* WHAT TO DO: Reproduce, exactly and in full, only the lines below from the one containing "shifted: snare drum" through the one containing "rotated: mug (ash-grey)".
DATA PROVIDED: Begin
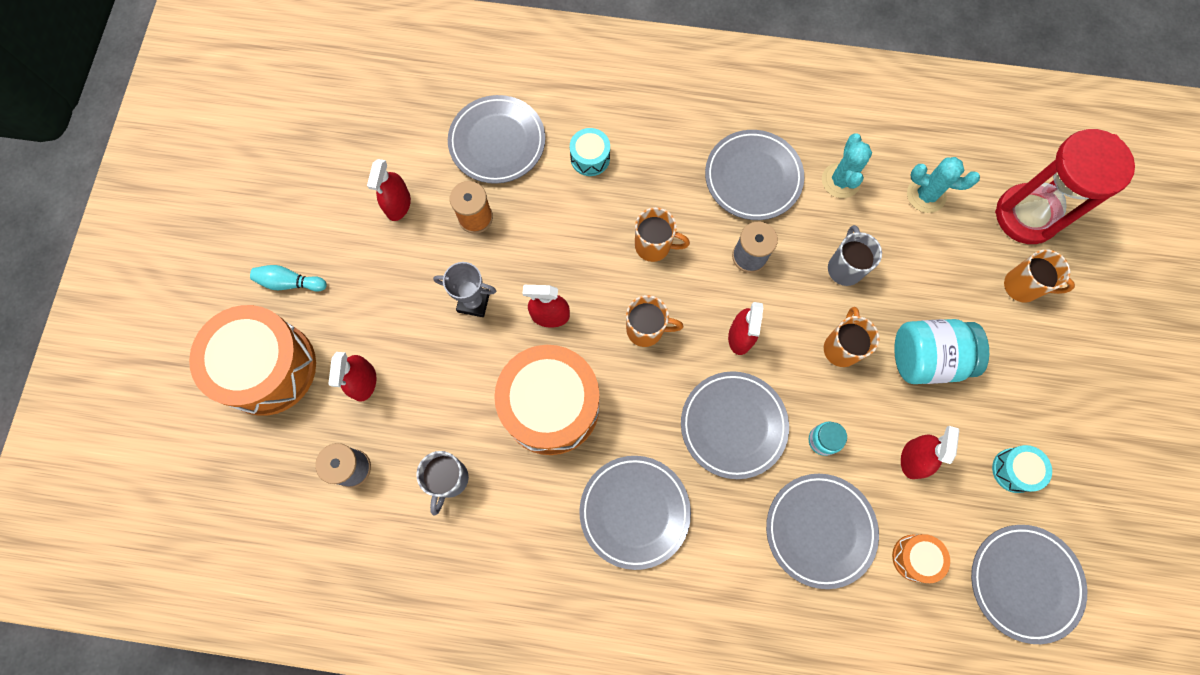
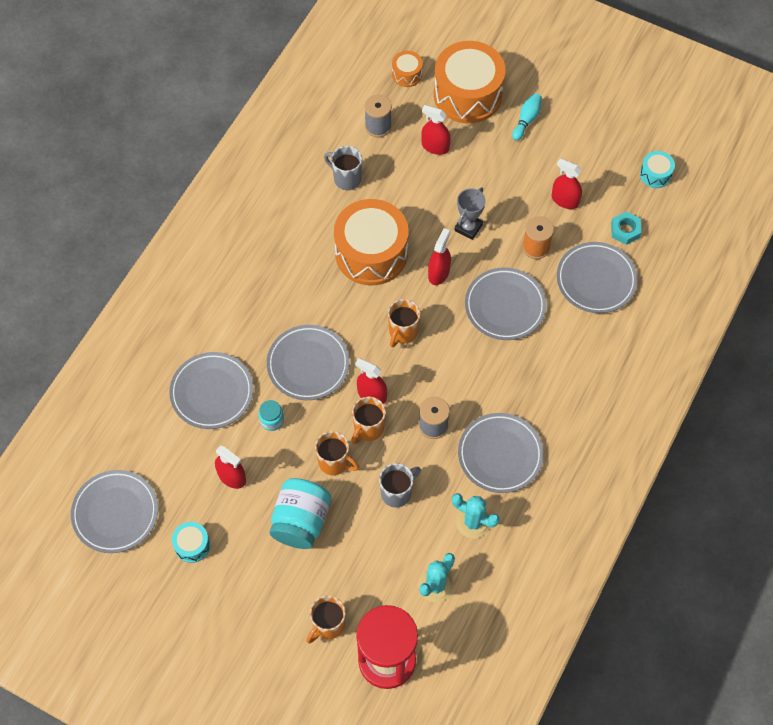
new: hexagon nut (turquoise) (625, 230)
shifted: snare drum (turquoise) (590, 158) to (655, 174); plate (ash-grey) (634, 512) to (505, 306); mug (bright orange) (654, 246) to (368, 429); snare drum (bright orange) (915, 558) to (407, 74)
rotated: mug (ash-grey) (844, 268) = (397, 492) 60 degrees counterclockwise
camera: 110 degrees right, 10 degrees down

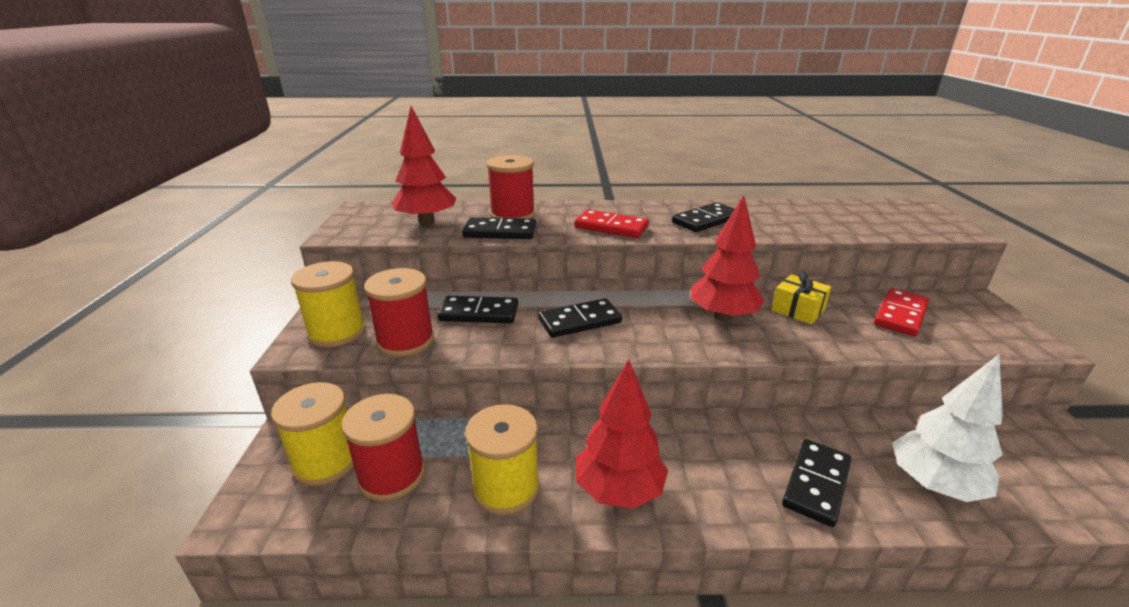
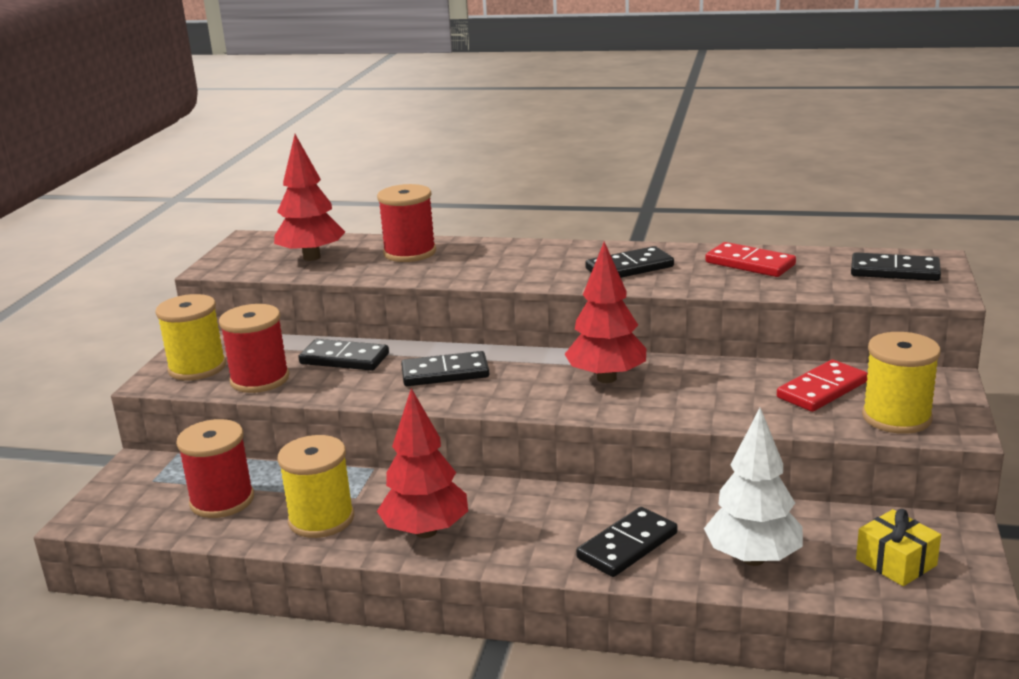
shifted: spool (yellow) (326, 461) to (896, 417); domino piece (ebony) (500, 232) to (894, 271); domino piece (red) (611, 227) to (750, 264); gift (yellow) (797, 310) to (896, 562)
camera: 15 degrees right, 5 degrees down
DATA PROVIDED: End
* ANSWER TO THE EXERCISE:
shifted: snare drum (turquoise) (590, 158) to (655, 174); plate (ash-grey) (634, 512) to (505, 306); mug (bright orange) (654, 246) to (368, 429); snare drum (bright orange) (915, 558) to (407, 74)
rotated: mug (ash-grey) (844, 268) = (397, 492) 60 degrees counterclockwise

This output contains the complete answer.